[Dataset excerpts]
• • • • •

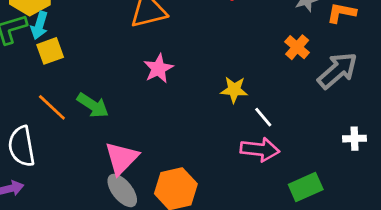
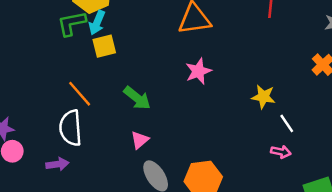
orange line: (52, 107) -> (80, 94), moved
pink arrow: (260, 149) -> (281, 152), size x0.6
pink triangle: (121, 158) -> (140, 140), moved, size x0.6

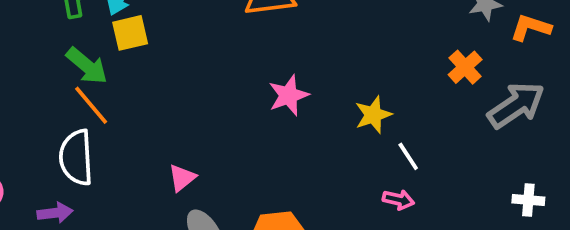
pink star: (198, 71) -> (288, 95), moved
yellow star: (263, 97) -> (373, 115), turned -30
green arrow: (137, 98) -> (87, 66), moved

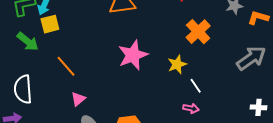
orange cross: (465, 67) -> (198, 32), moved, size x1.4
pink star: (288, 95) -> (133, 55), size x1.4
orange line: (91, 105) -> (66, 66), moved

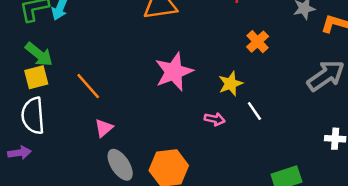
yellow square: (50, 24) -> (36, 77), moved
orange cross: (198, 32) -> (258, 42), size x0.7
pink arrow: (191, 108) -> (215, 119), moved

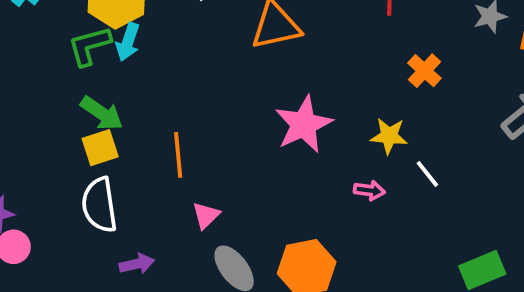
yellow star: (231, 84) -> (389, 136), turned 30
orange line: (88, 86) -> (178, 155), turned 40
purple arrow: (19, 153) -> (137, 264), moved

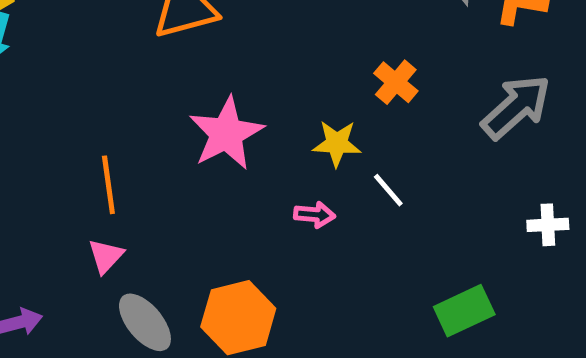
orange cross: (424, 71) -> (396, 82), moved
orange line: (178, 155) -> (108, 185), moved

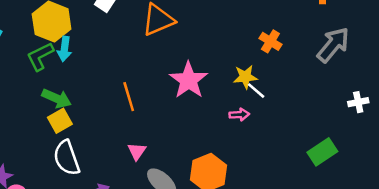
orange line: (108, 185) -> (129, 97), moved
white line: (388, 190) -> (256, 91), moved

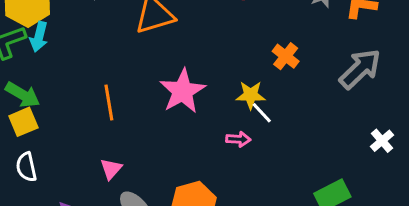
white cross: (358, 102) -> (382, 141), turned -36
white semicircle: (67, 158) -> (26, 167), size x0.7

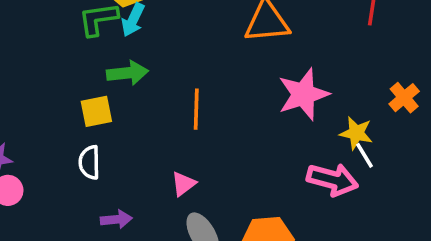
pink star: (183, 91) -> (303, 94), moved
green arrow: (23, 95) -> (127, 73), moved, turned -48
pink arrow: (238, 139) -> (332, 180), size x1.8

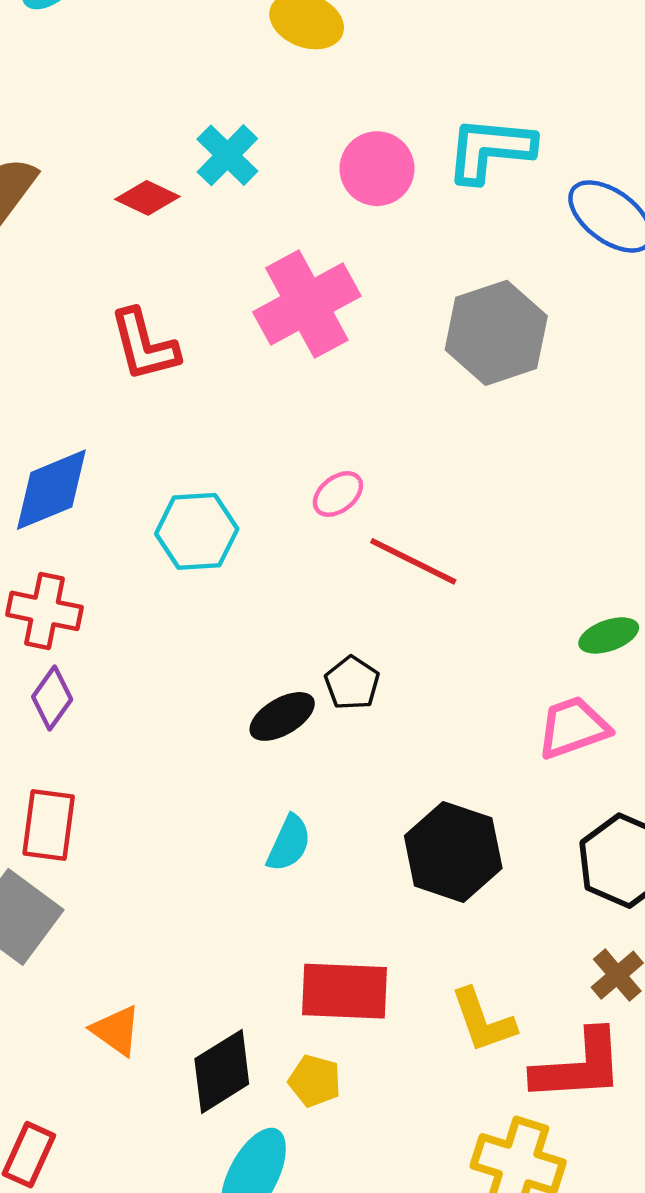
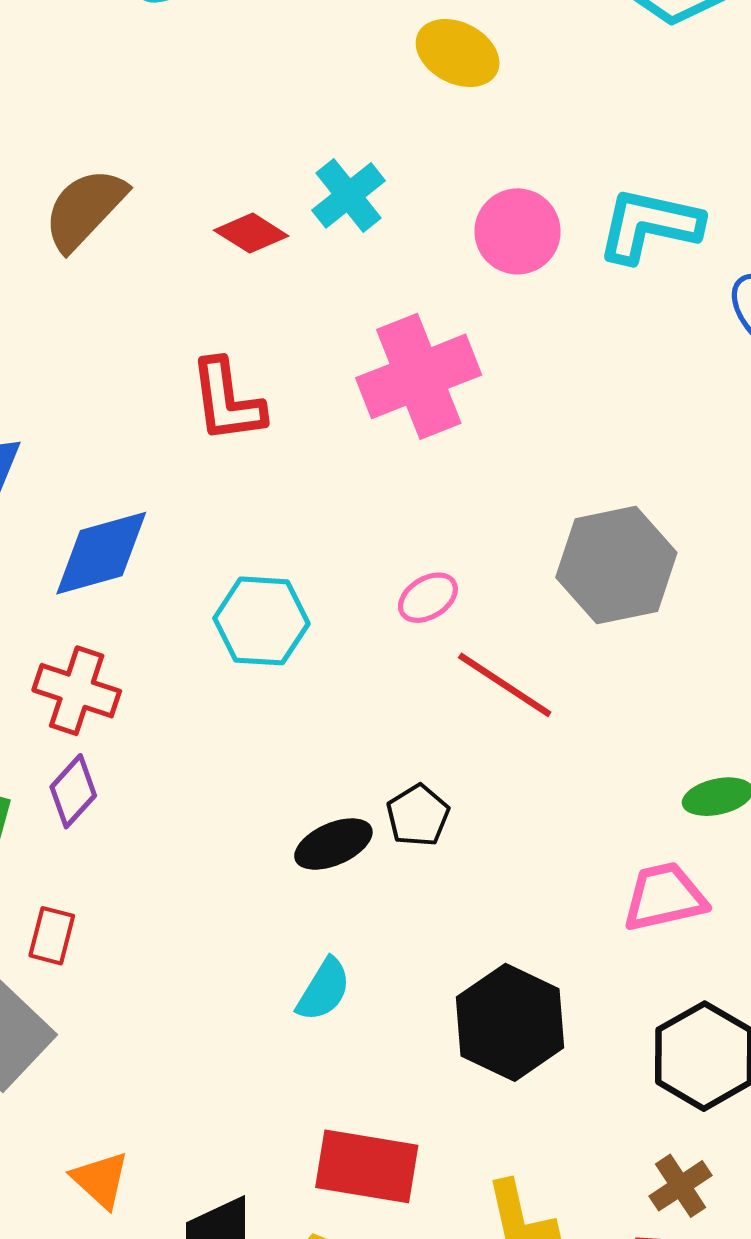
gray hexagon: (496, 333) -> (616, 565), moved
red rectangle: (49, 825) -> (52, 936), size x0.7

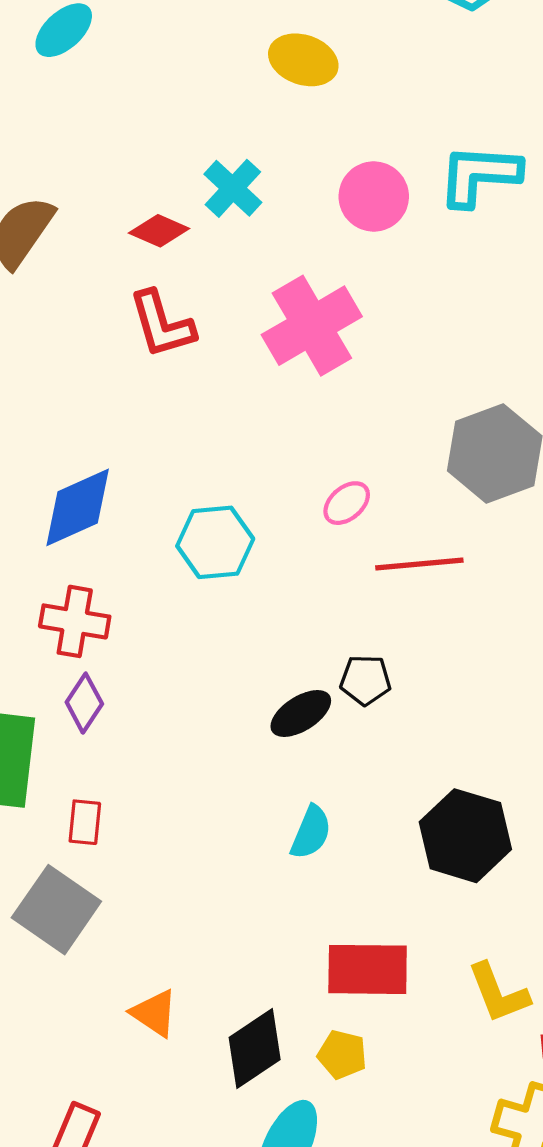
red L-shape: (227, 401) -> (162, 324), moved
red line: (505, 685) -> (419, 564), turned -30
black pentagon: (418, 815) -> (365, 680), turned -30

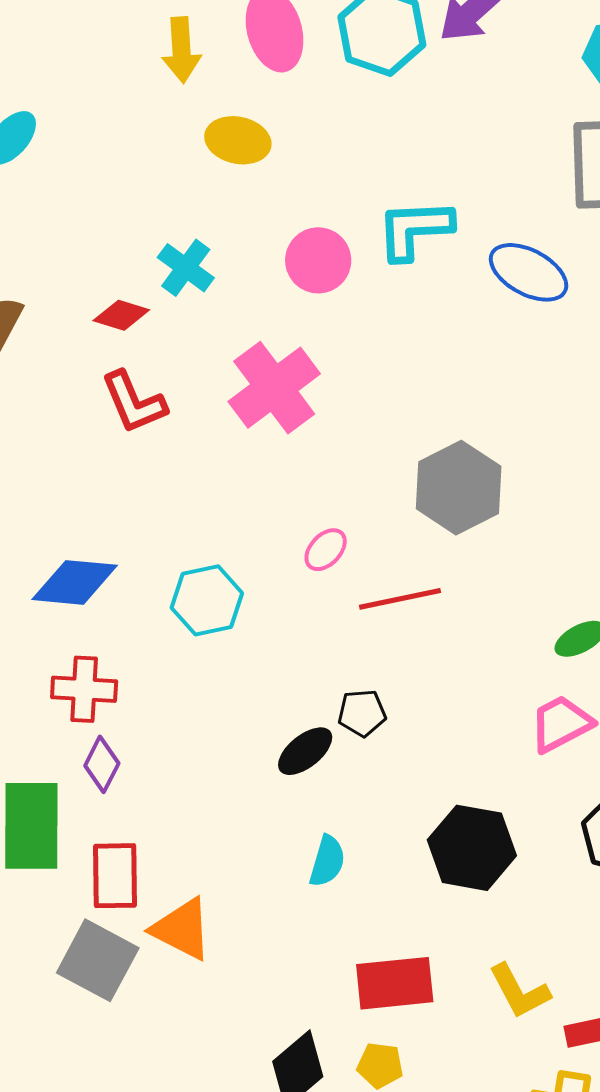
blue diamond: (78, 507) -> (75, 582), turned 36
red rectangle: (85, 822) -> (115, 876), size x1.6
orange triangle: (154, 1013) -> (182, 929), moved, size x1.4

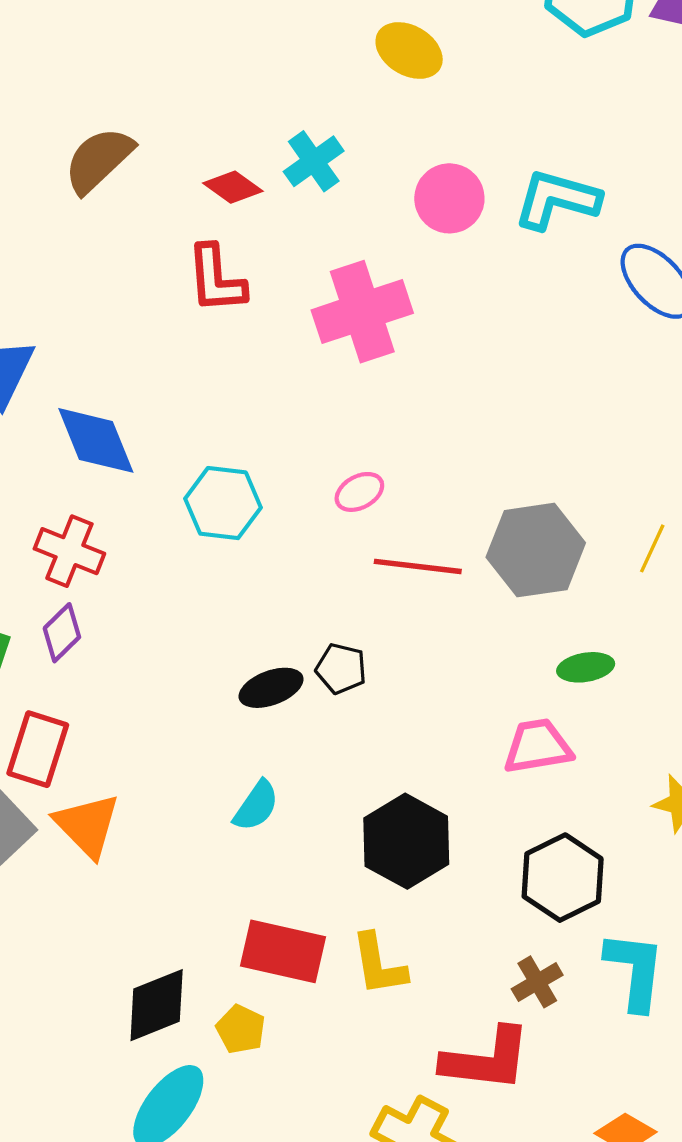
gray hexagon: (459, 488) -> (536, 550), moved
blue diamond: (75, 582) -> (96, 440), turned 44
yellow L-shape: (519, 991) -> (379, 965), moved

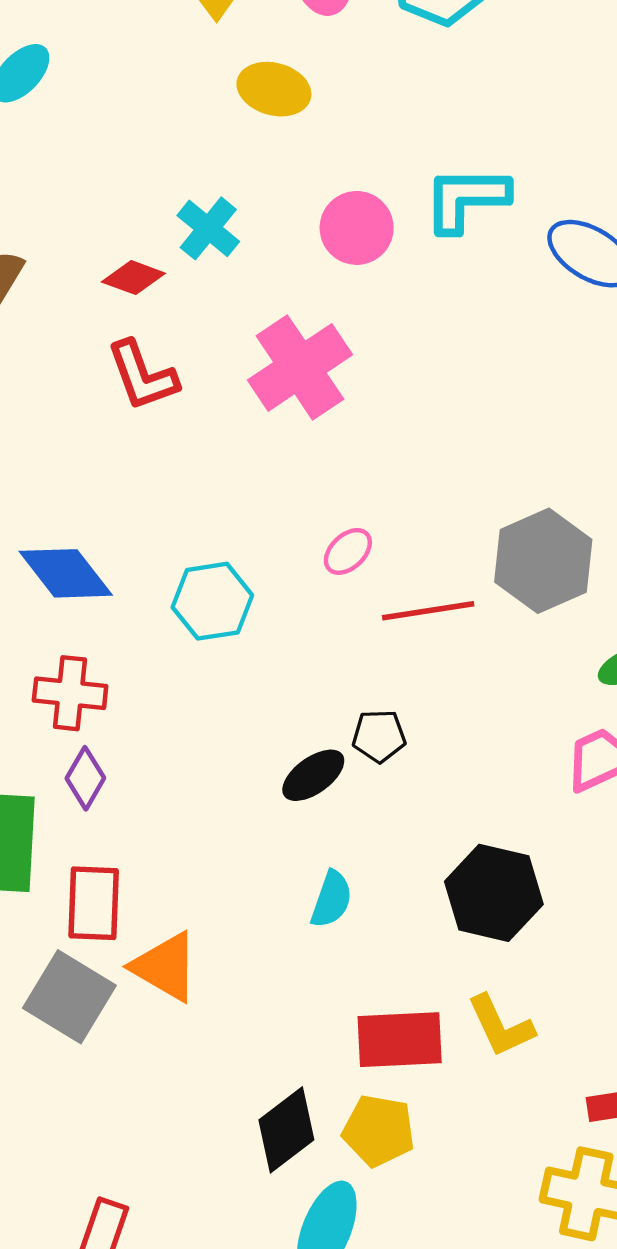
yellow pentagon: (241, 1029) -> (379, 1131), size x1.4

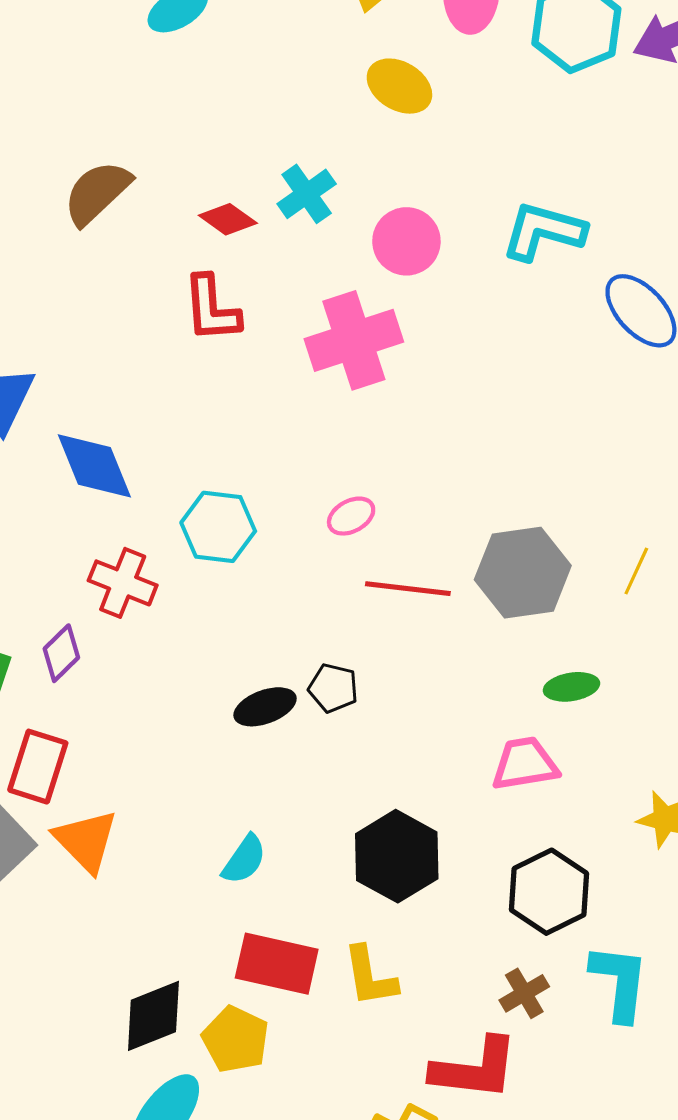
pink circle: (357, 228) -> (406, 241), moved
red cross: (70, 693) -> (123, 583), moved
cyan semicircle: (332, 899) -> (244, 859), moved

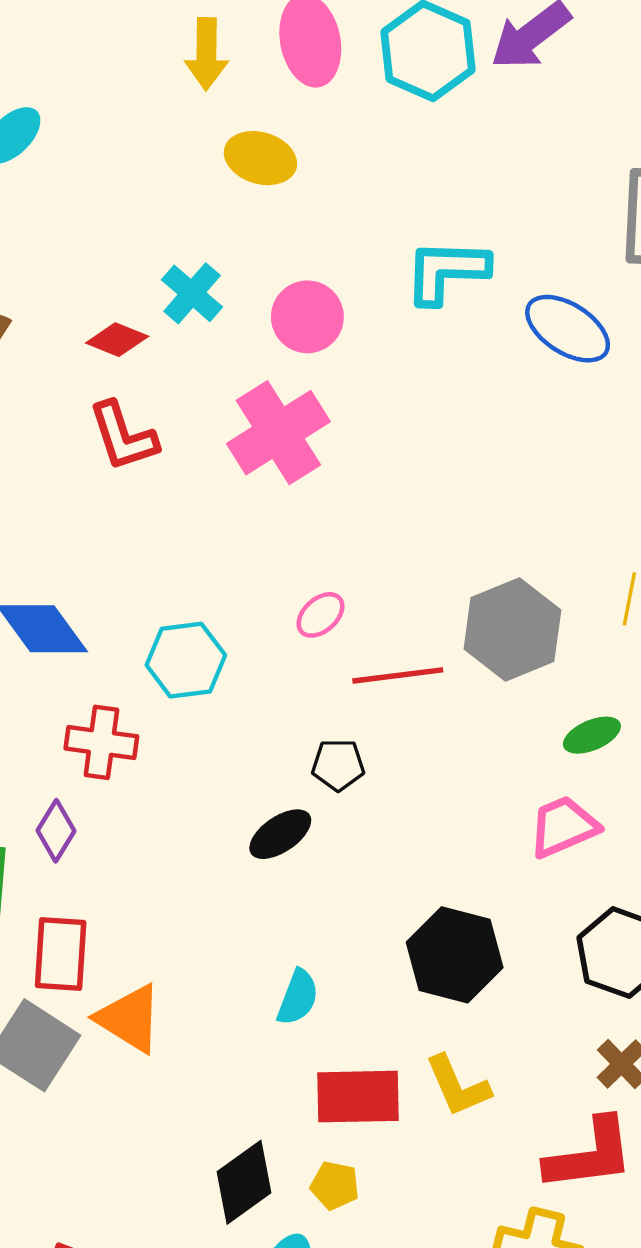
black pentagon: (333, 688) -> (338, 765), moved
yellow pentagon: (235, 1039) -> (335, 1185), size x0.7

• • • • •

- **Required work**: Quote precisely the lines of the data from the line containing "yellow pentagon: (241, 1029)" through its final line, both included, excluding pictures.

- **Exercise result**:
yellow pentagon: (241, 1029) -> (379, 1131), size x1.4

pink circle: (357, 228) -> (406, 241), moved
red cross: (70, 693) -> (123, 583), moved
cyan semicircle: (332, 899) -> (244, 859), moved

black pentagon: (333, 688) -> (338, 765), moved
yellow pentagon: (235, 1039) -> (335, 1185), size x0.7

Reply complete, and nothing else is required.